### Work instruction
Please transcribe only the lines that run from the line bearing "RELAY1 pin IN2: 6 -> 3" to the end of the entries, keeping both end lines. Skip the pictures.

### Material shown
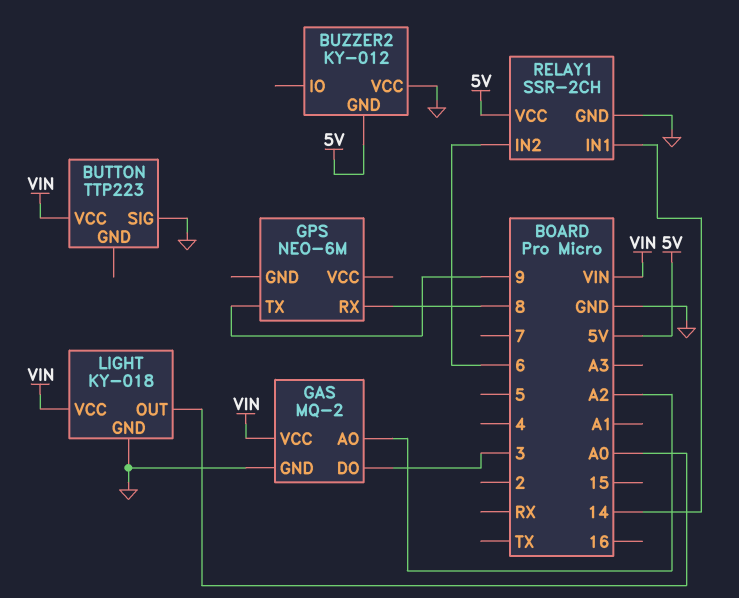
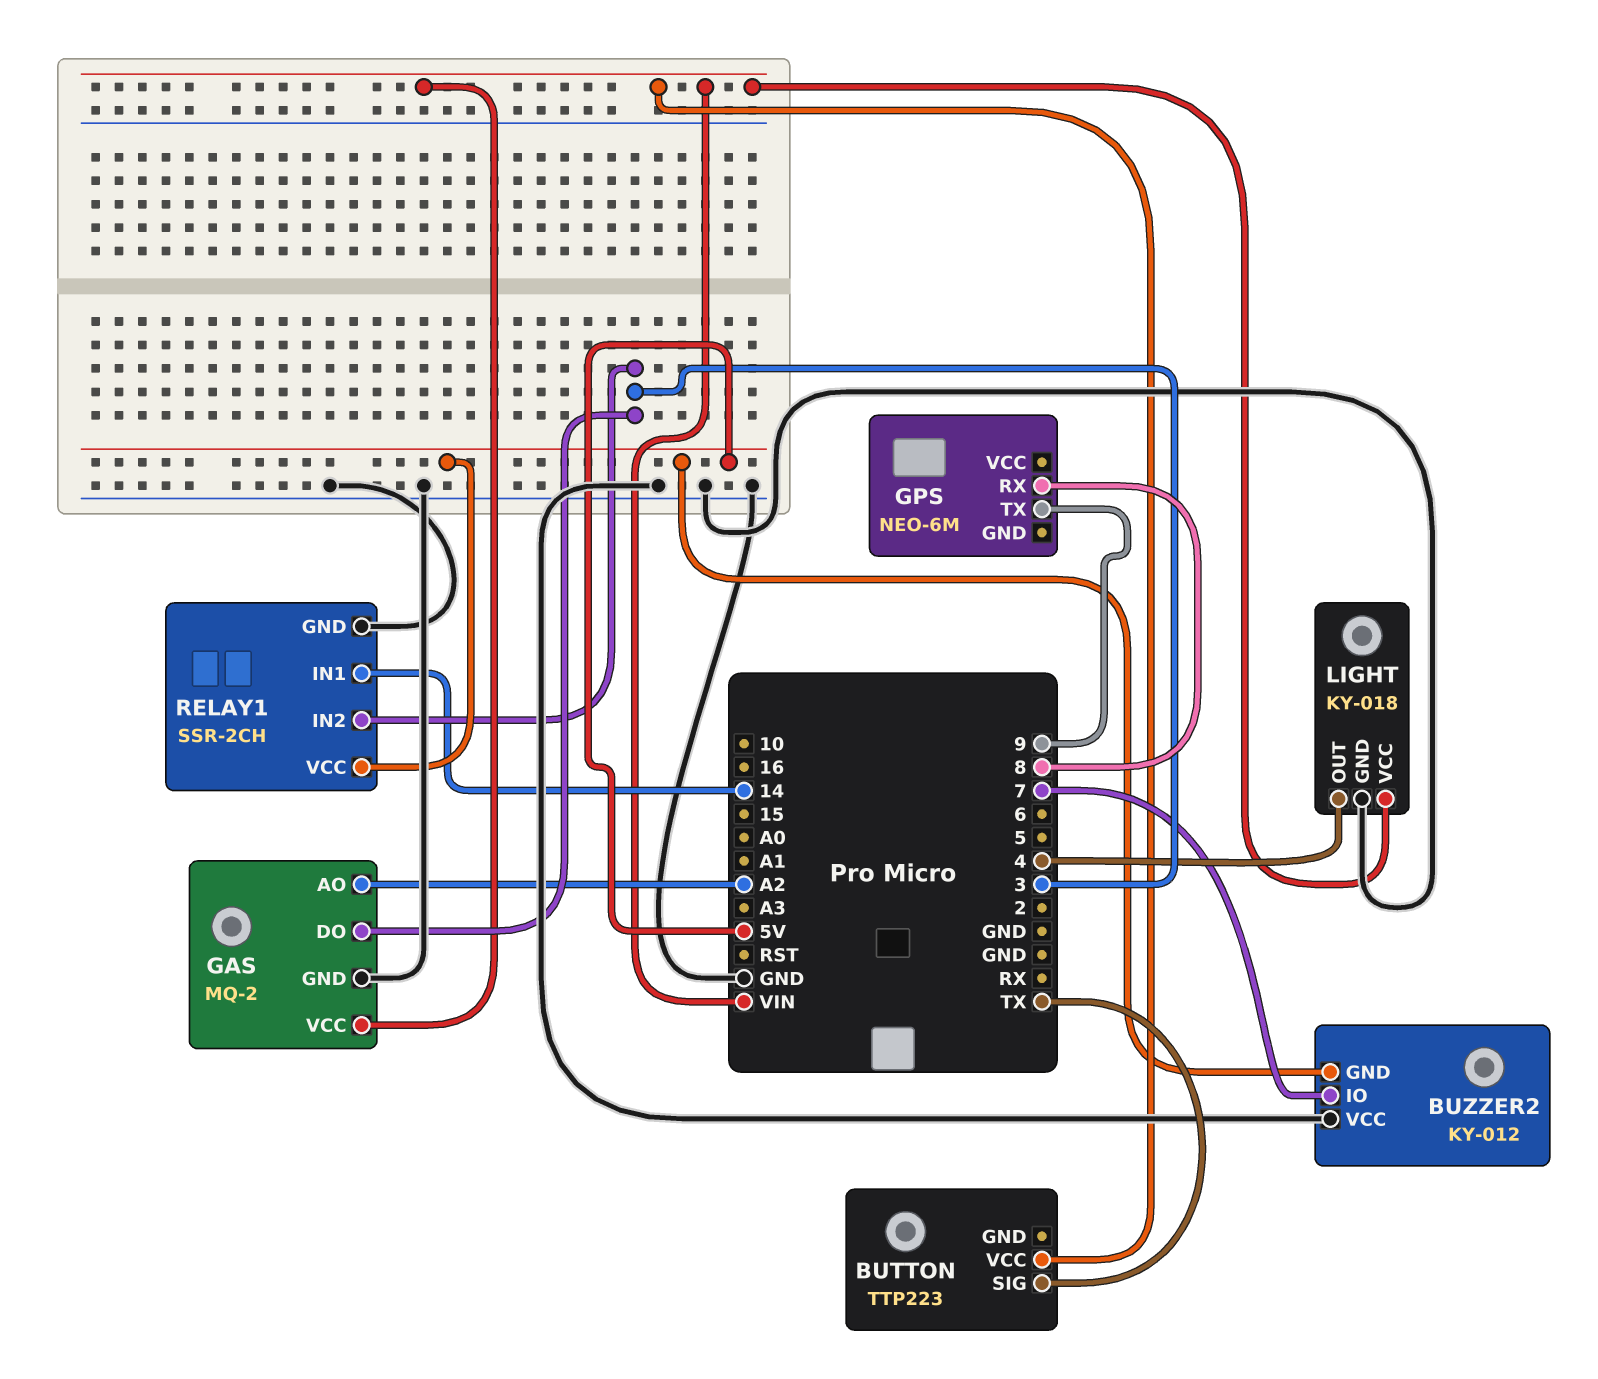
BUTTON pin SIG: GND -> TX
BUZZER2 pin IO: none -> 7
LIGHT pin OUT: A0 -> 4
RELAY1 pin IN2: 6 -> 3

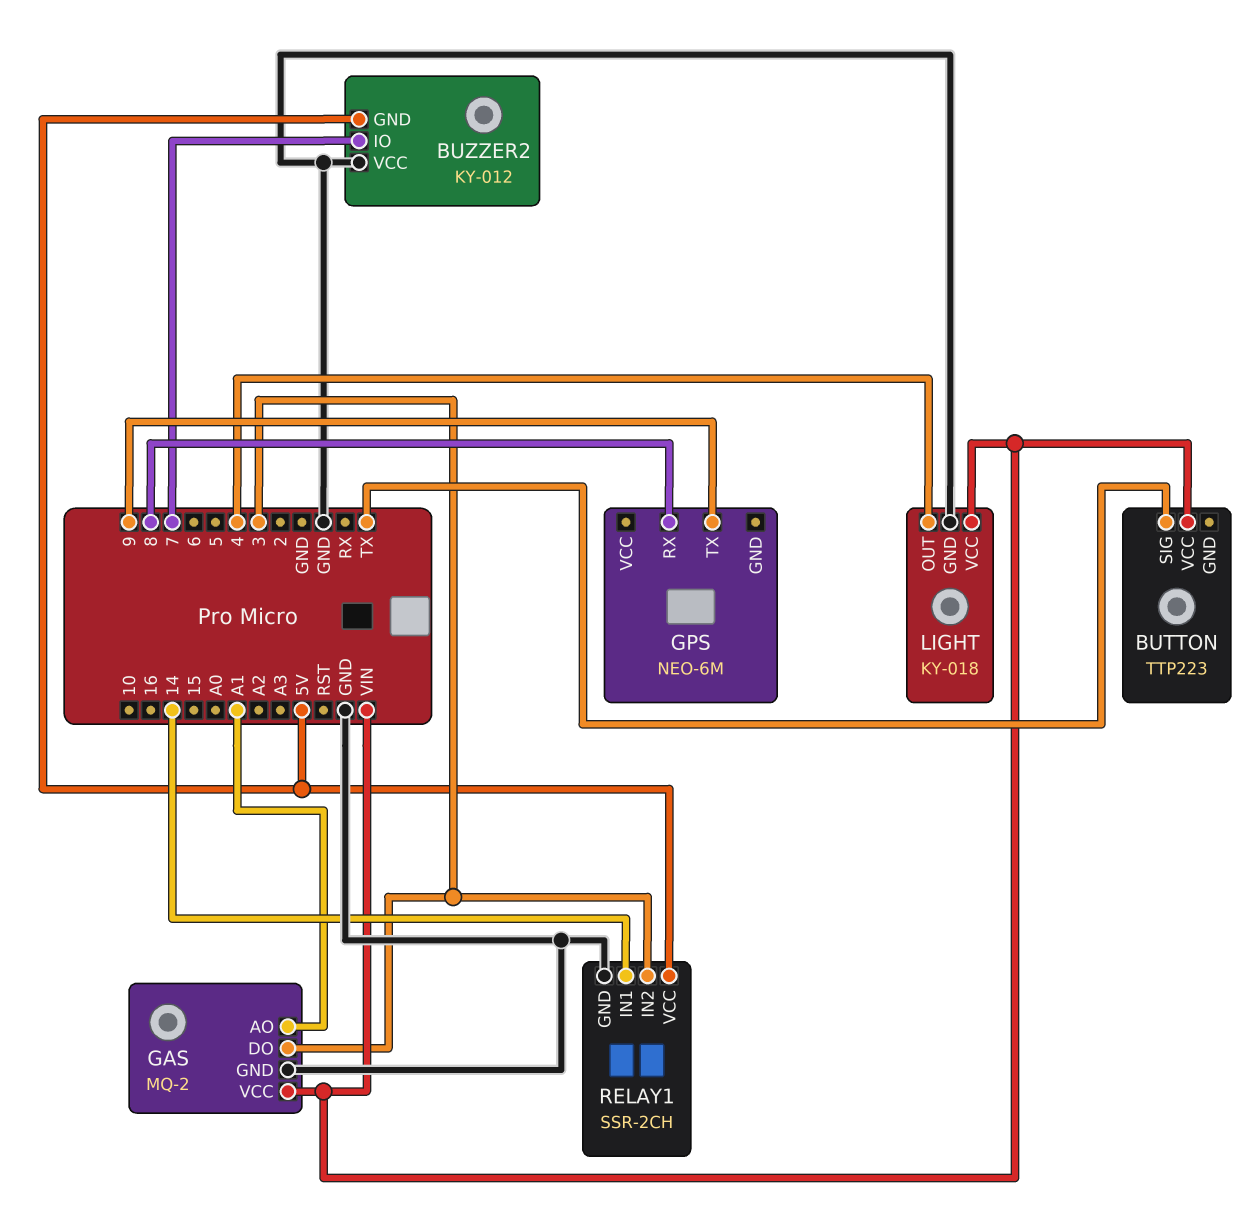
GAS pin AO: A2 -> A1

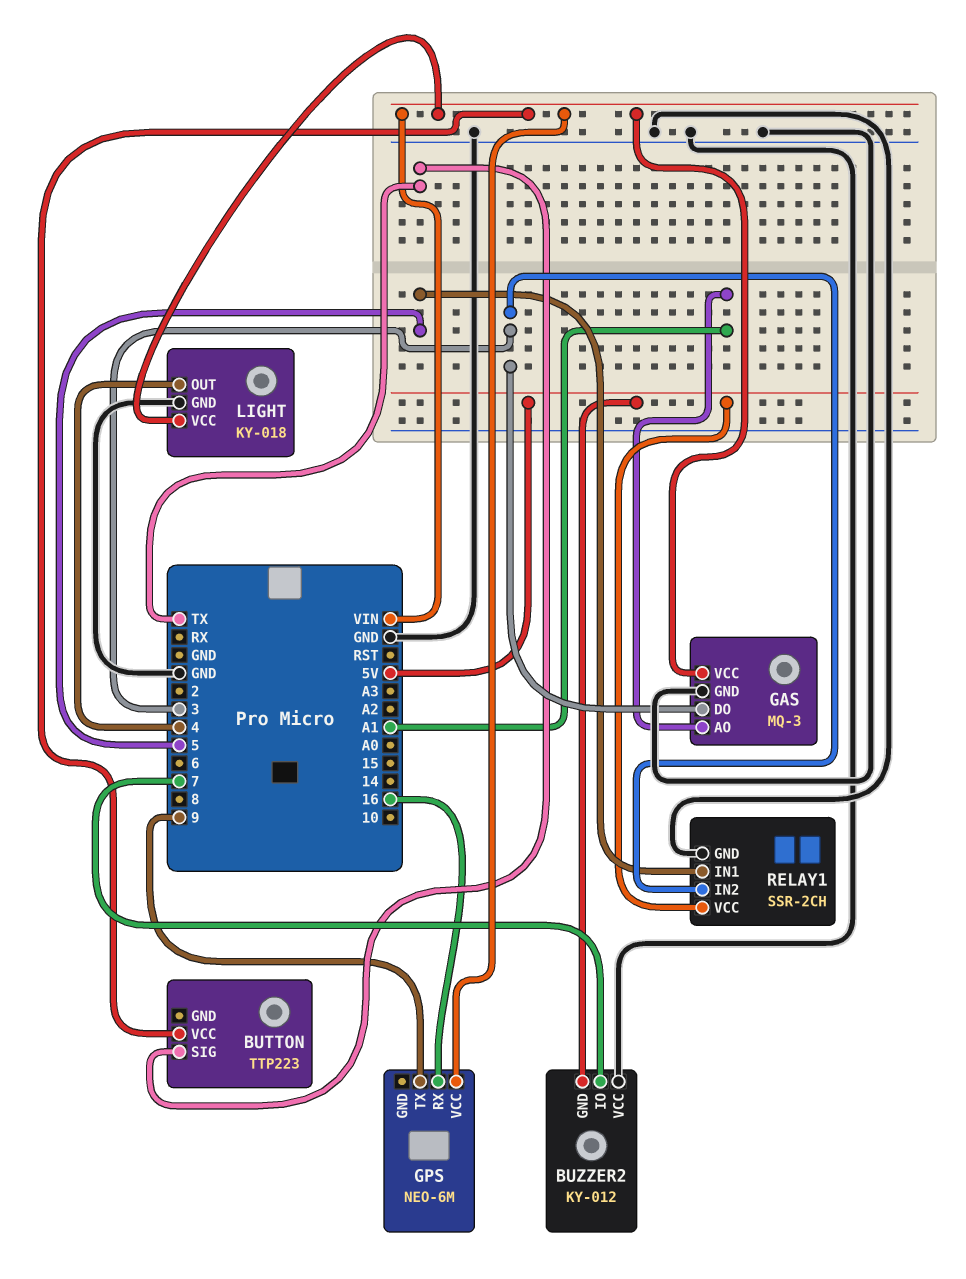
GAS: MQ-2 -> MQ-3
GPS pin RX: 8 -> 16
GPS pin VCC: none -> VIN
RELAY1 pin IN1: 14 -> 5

### Output for this task
RELAY1 pin IN2: 6 -> 3

GAS pin AO: A2 -> A1

GAS: MQ-2 -> MQ-3
GPS pin RX: 8 -> 16
GPS pin VCC: none -> VIN
RELAY1 pin IN1: 14 -> 5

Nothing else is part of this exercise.